+++ Records for processing
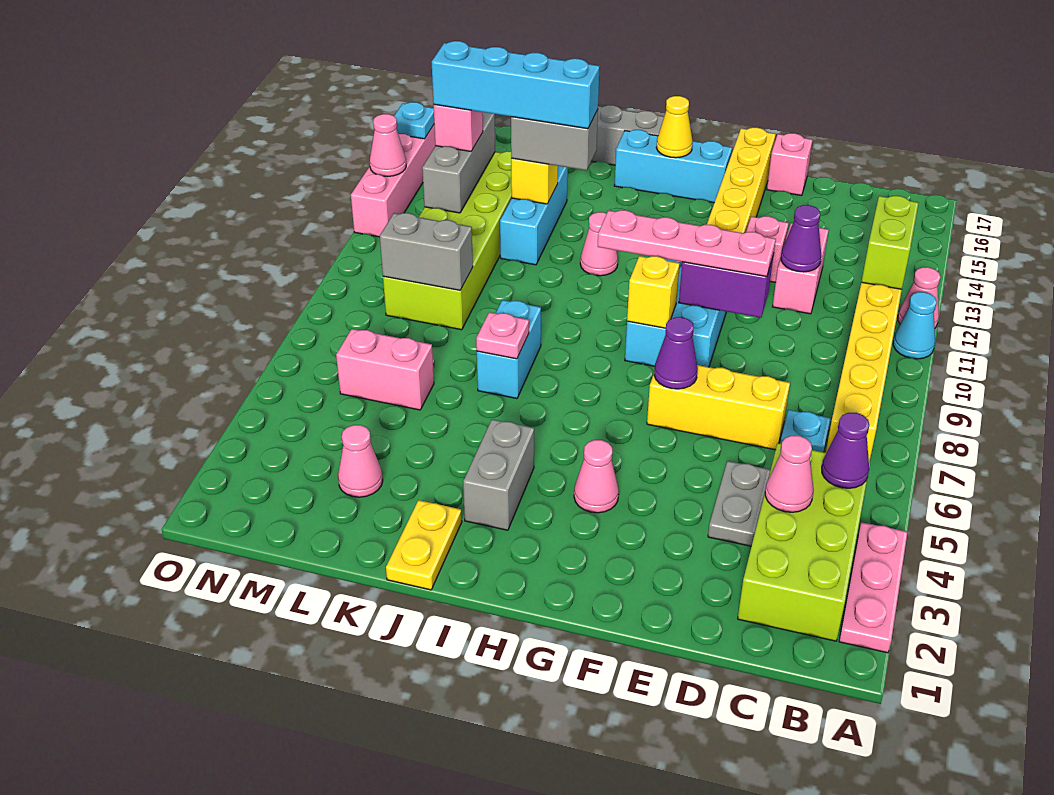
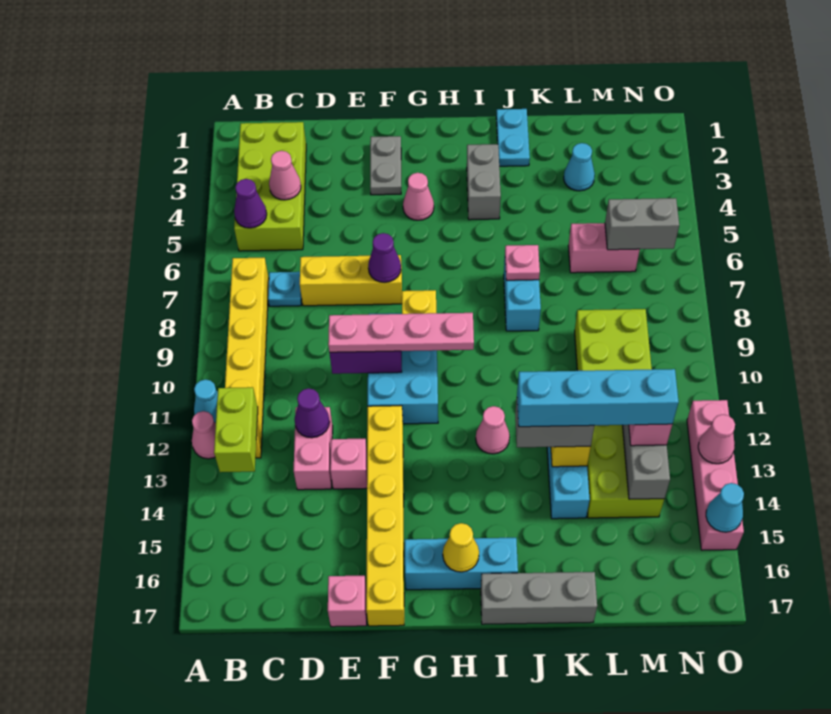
pink plate A2:A4 level 1 -> none
grey plate D4:D5 level 1 -> grey plate F2:F3 level 1
yellow plate J1:J2 level 1 -> cyan plate J1:J2 level 1
pink cone L3 level 1 -> cyan cone L3 level 1
grey brick L9:M9 level 2 -> grey brick M6:N6 level 2
cyan plate O15 level 2 -> cyan cone O15 level 2

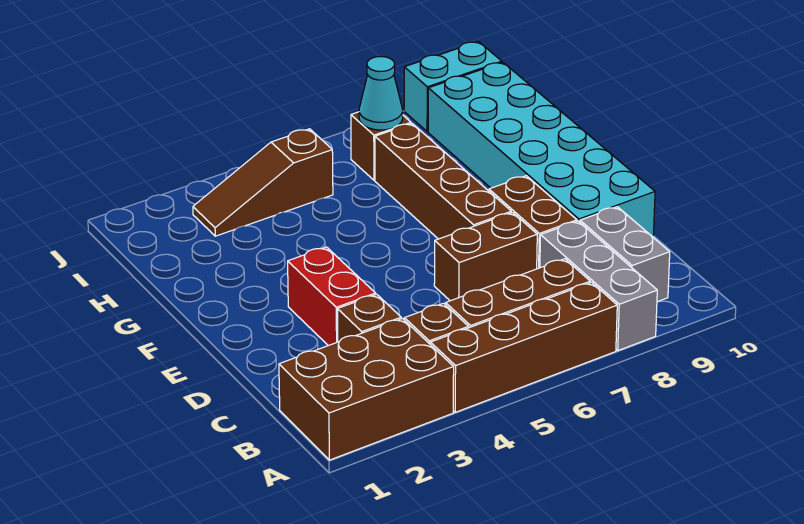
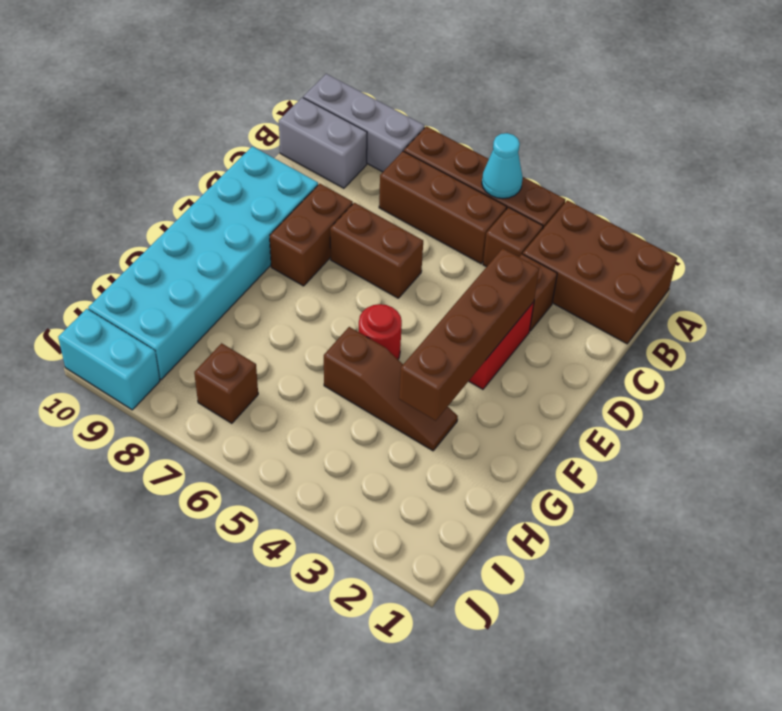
grey brick A8:C8 level 1 -> grey brick A8:A10 level 1
grey brick B9:C9 level 1 -> grey brick B9:B10 level 1
brown brick E7:H7 level 1 -> brown brick D3:G3 level 2
none -> red round brick F5 level 1
brown slope I3:I5 level 1 top 5 -> brown slope G3:G5 level 1 top 5
cyan cone I7 level 2 -> cyan cone A5 level 2

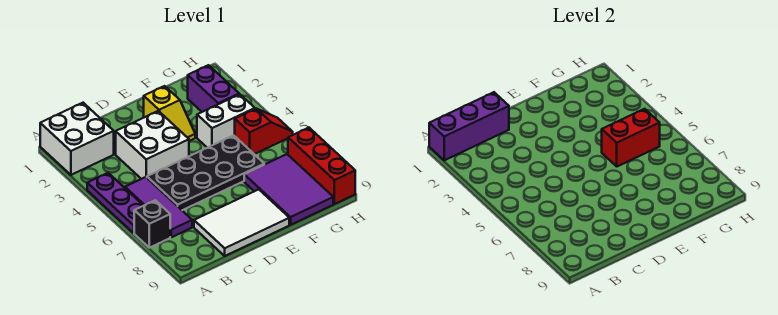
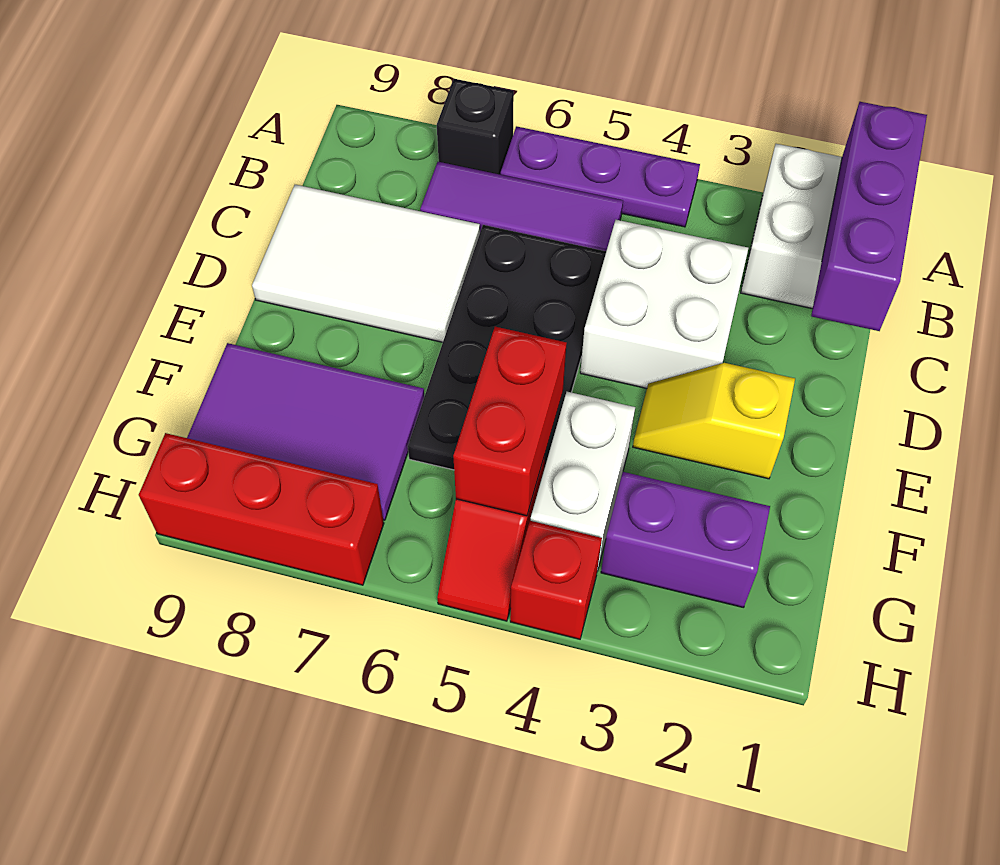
white tile C8:E9 level 1 -> white tile C7:D9 level 1
none -> red brick H4 level 1

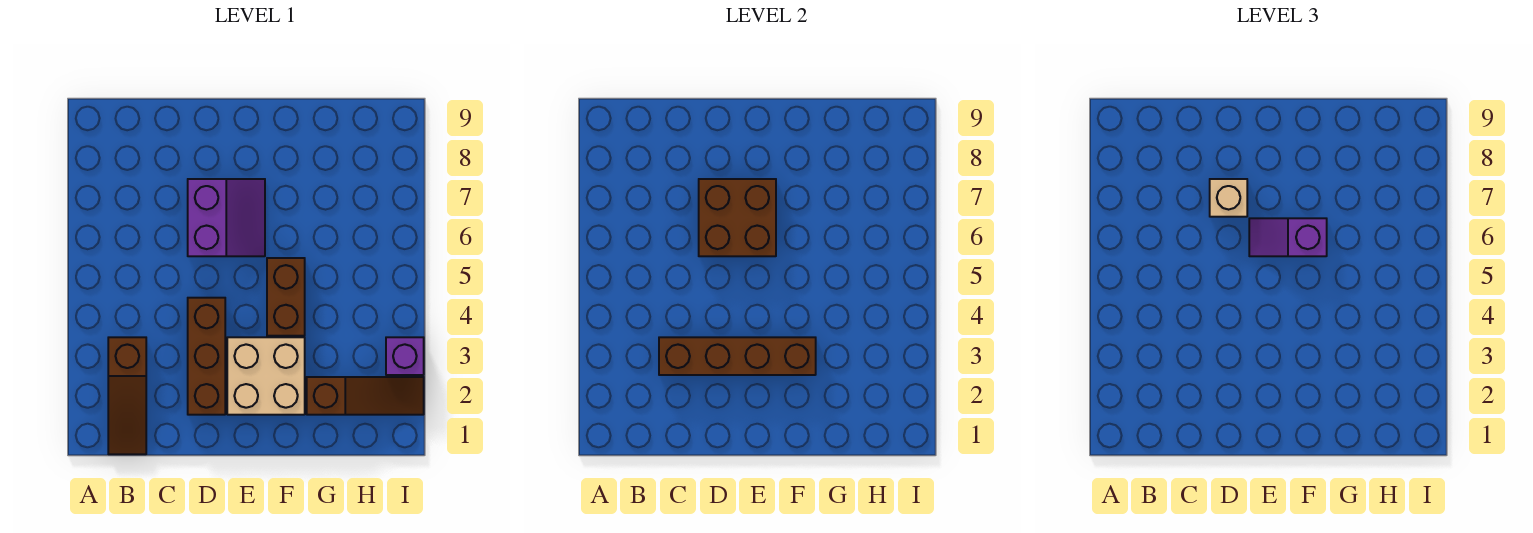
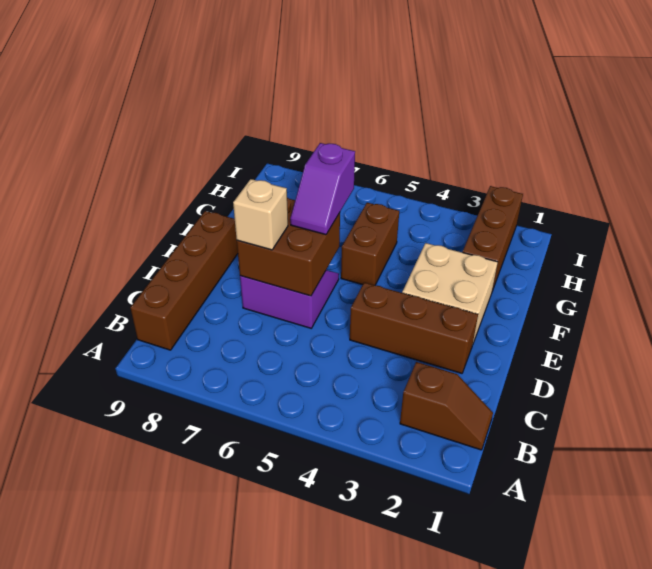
brown slope B1:B3 level 1 top 3 -> brown slope B1:B2 level 1 top 2
brown brick C3:F3 level 2 -> brown brick B9:E9 level 1
brown brick F4:F5 level 1 -> brown brick F5:G5 level 1
brown slope G2:I2 level 1 top G -> brown brick G2:I2 level 1
purple brick I3 level 1 -> none

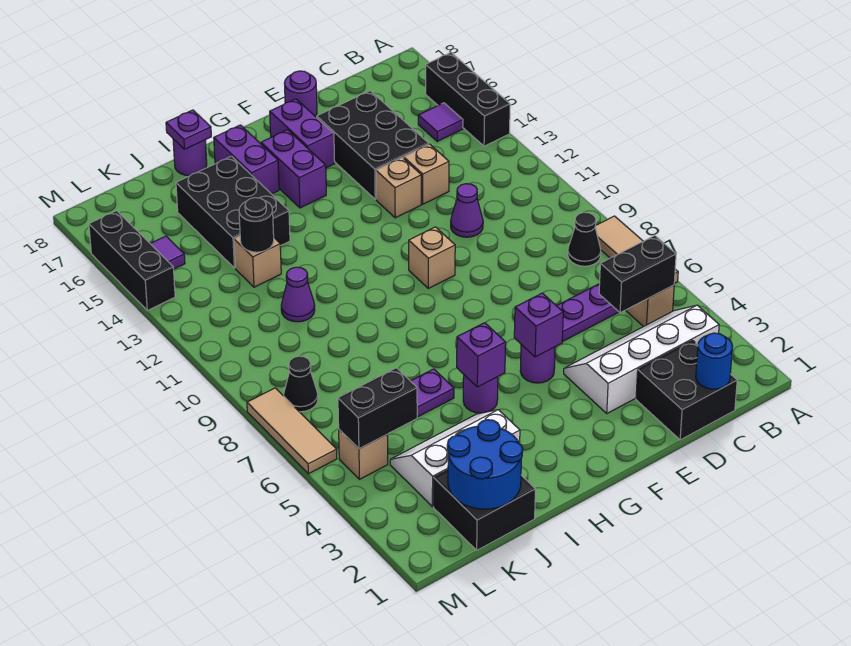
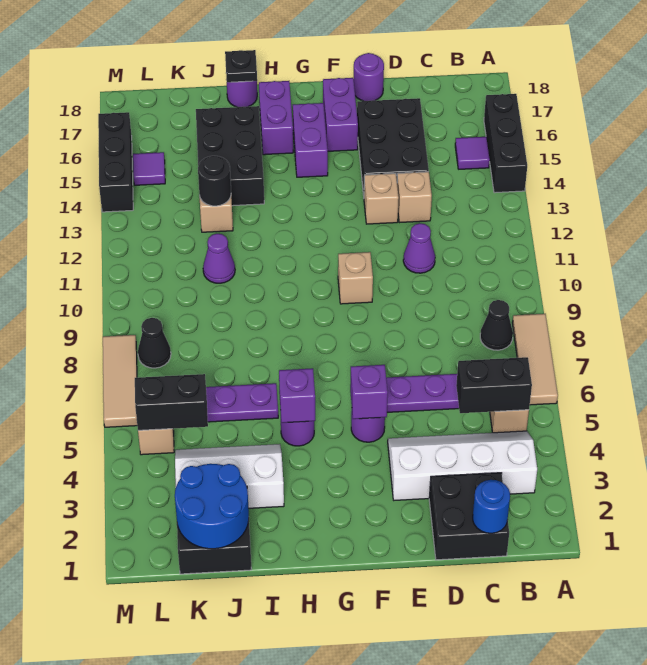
purple plate I18 level 2 -> black plate I18 level 2

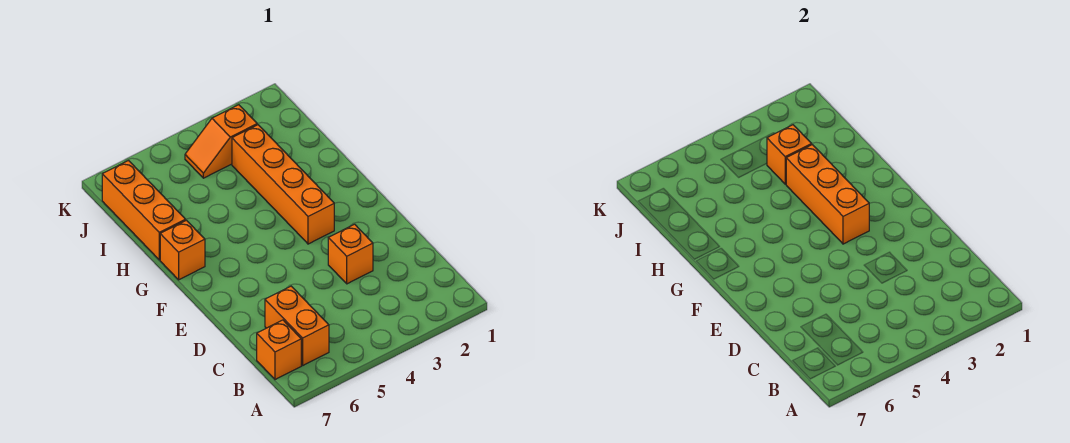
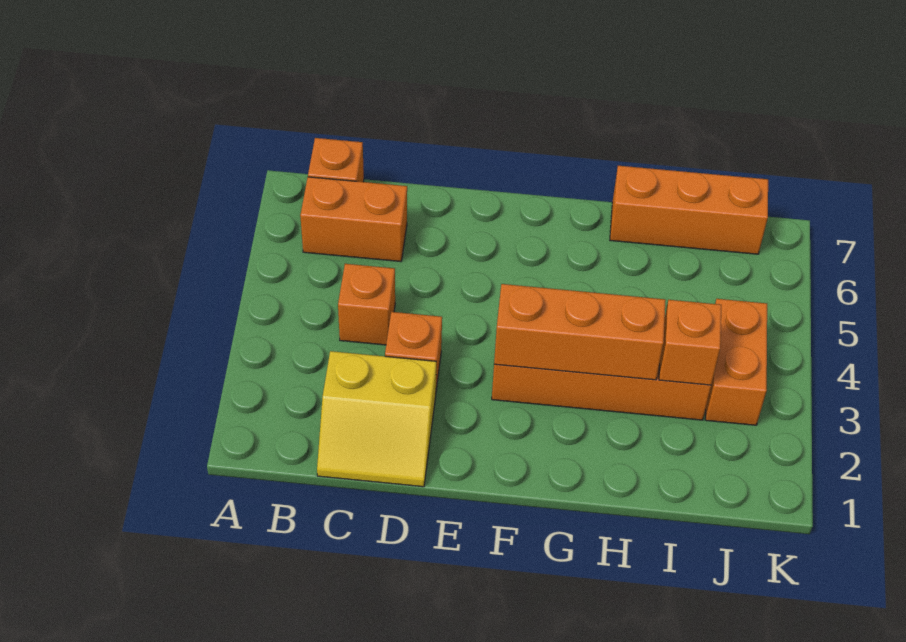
none -> yellow slope C1:D2 level 1 top 2
orange brick G7 level 1 -> orange brick C4 level 1
orange slope J3:J4 level 1 top 3 -> orange brick J3:J4 level 1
++++++
**What needs to be done:** Look through the listing above and copy each line where the string "orange" occurs.

**Output for this task:**
orange brick G7 level 1 -> orange brick C4 level 1
orange slope J3:J4 level 1 top 3 -> orange brick J3:J4 level 1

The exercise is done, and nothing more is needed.